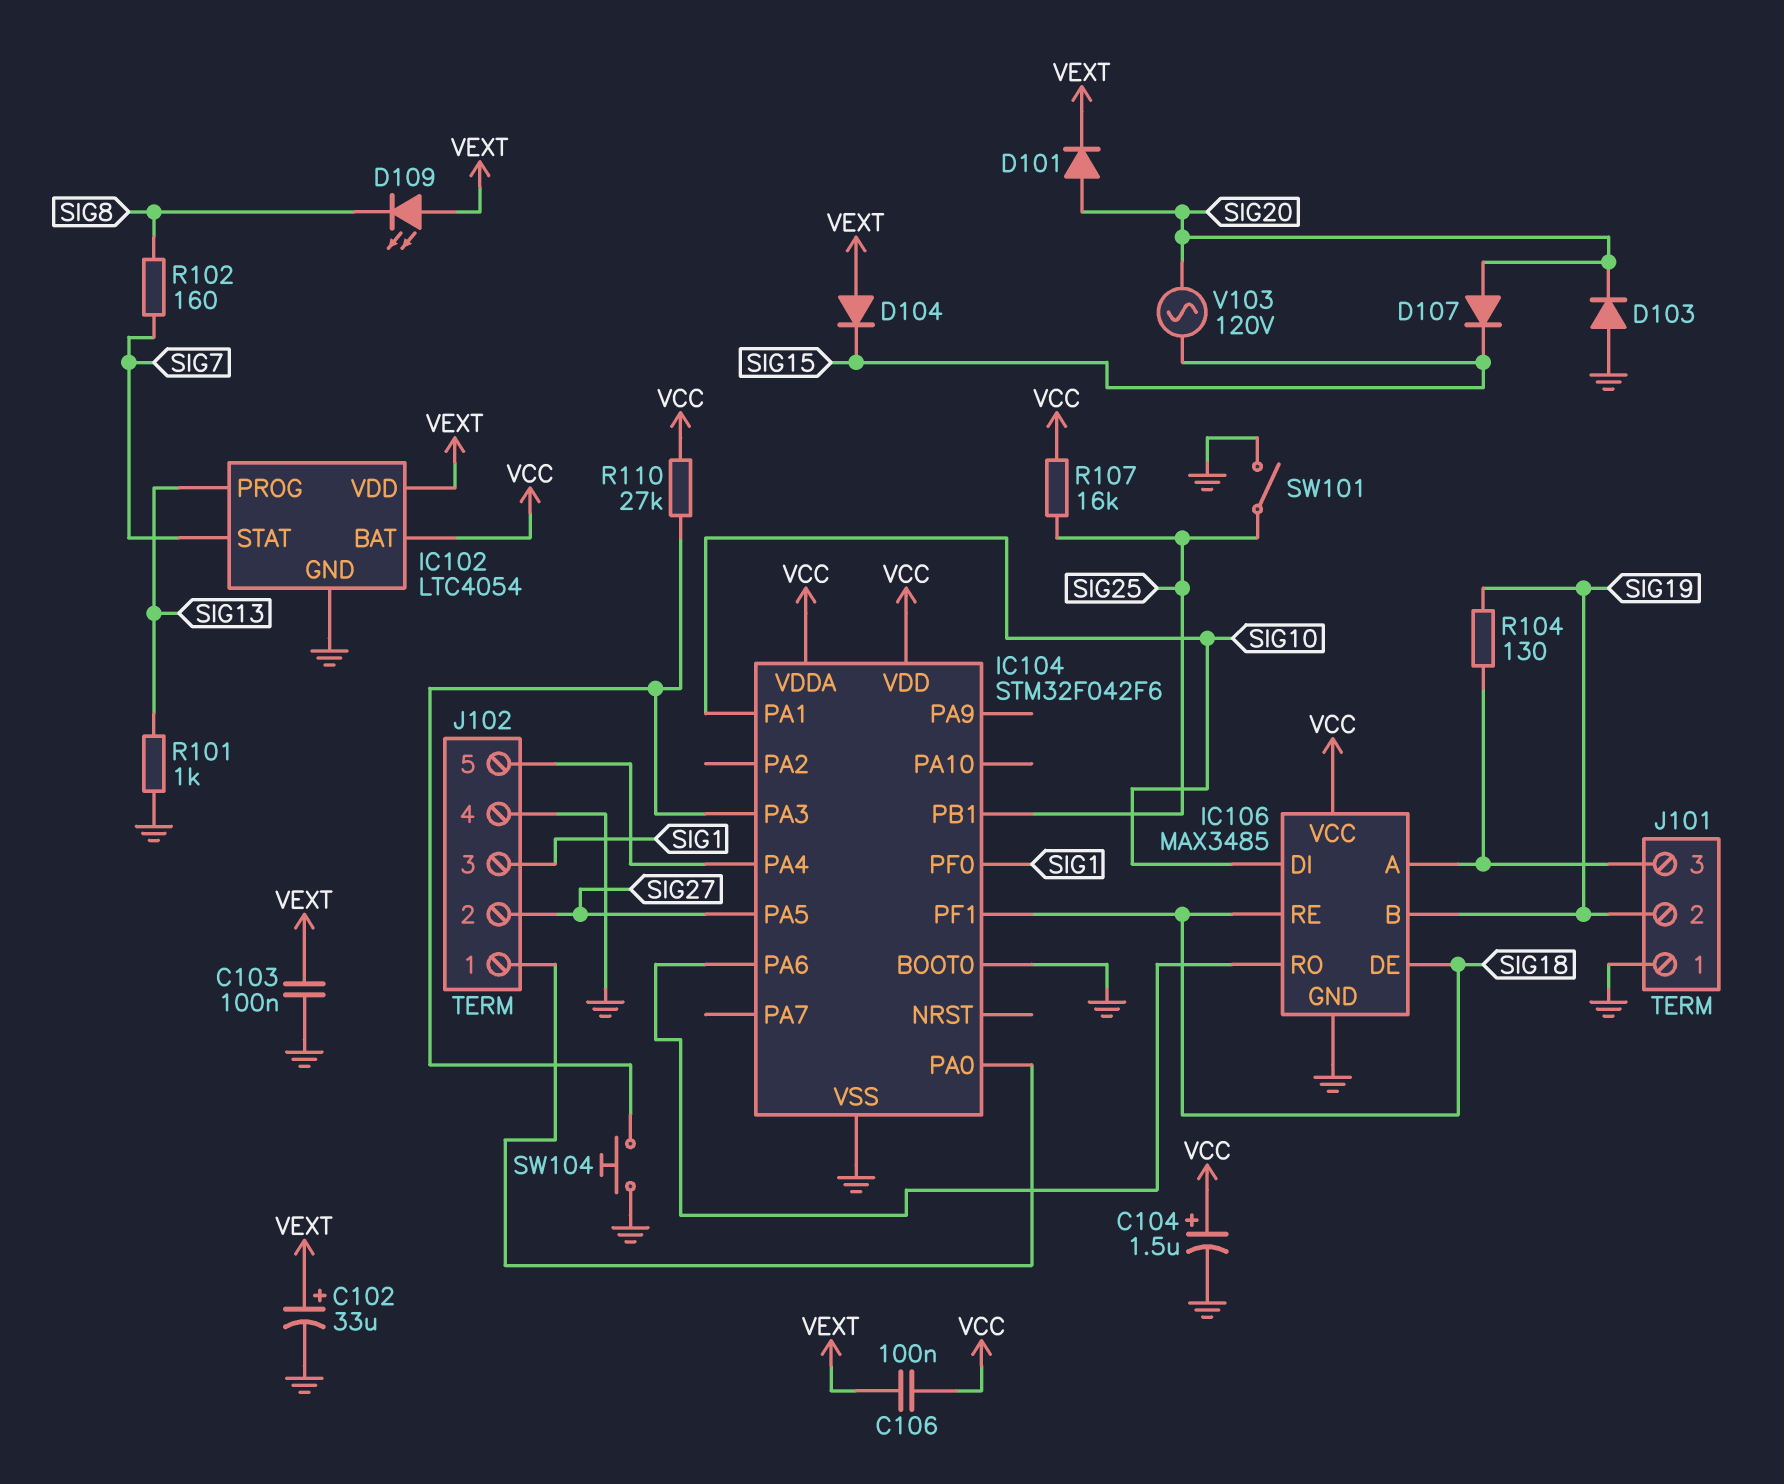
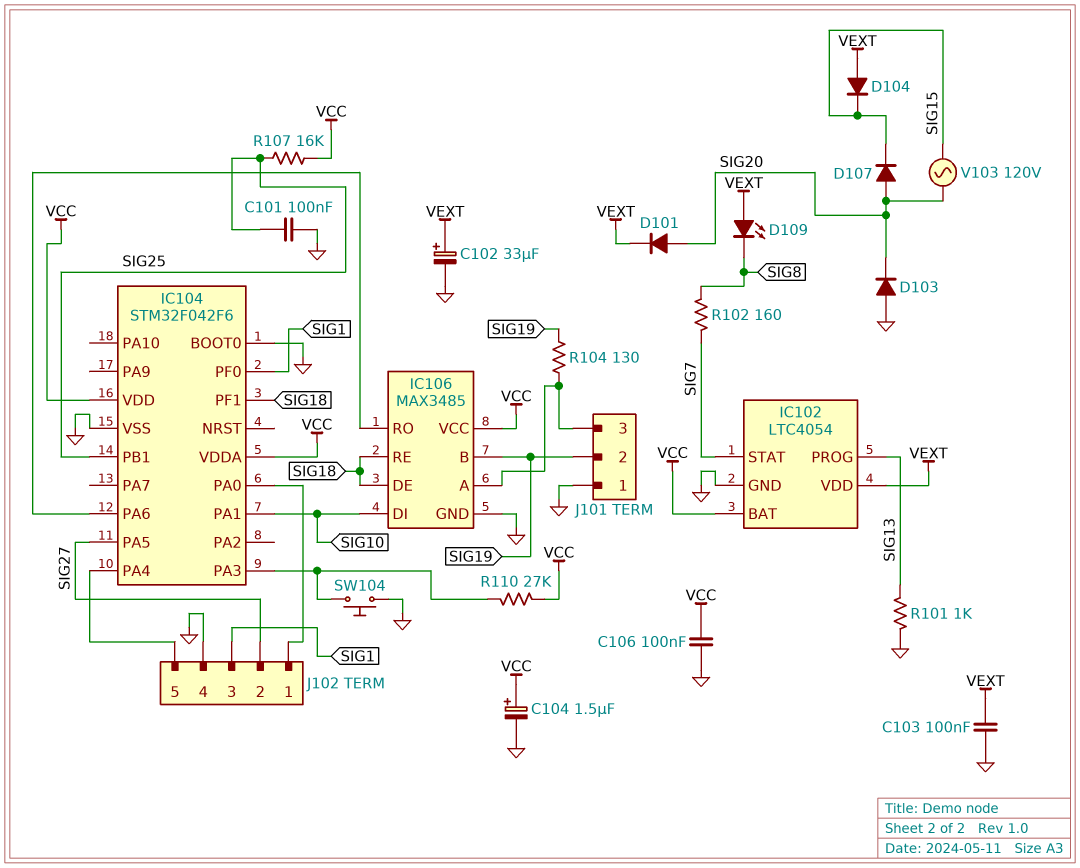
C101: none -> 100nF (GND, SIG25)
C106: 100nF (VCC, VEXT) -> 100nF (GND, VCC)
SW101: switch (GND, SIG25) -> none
---
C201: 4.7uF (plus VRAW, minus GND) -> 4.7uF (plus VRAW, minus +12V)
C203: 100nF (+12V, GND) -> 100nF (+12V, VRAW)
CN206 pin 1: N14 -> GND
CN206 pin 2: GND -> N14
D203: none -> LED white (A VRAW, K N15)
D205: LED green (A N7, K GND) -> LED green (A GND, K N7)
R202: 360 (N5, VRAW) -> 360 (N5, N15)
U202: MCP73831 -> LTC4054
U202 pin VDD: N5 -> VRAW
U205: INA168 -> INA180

> _Assignment_: Reproduce every line above that contains the string "VRAW".

> _Response_:
C201: 4.7uF (plus VRAW, minus GND) -> 4.7uF (plus VRAW, minus +12V)
C203: 100nF (+12V, GND) -> 100nF (+12V, VRAW)
D203: none -> LED white (A VRAW, K N15)
R202: 360 (N5, VRAW) -> 360 (N5, N15)
U202 pin VDD: N5 -> VRAW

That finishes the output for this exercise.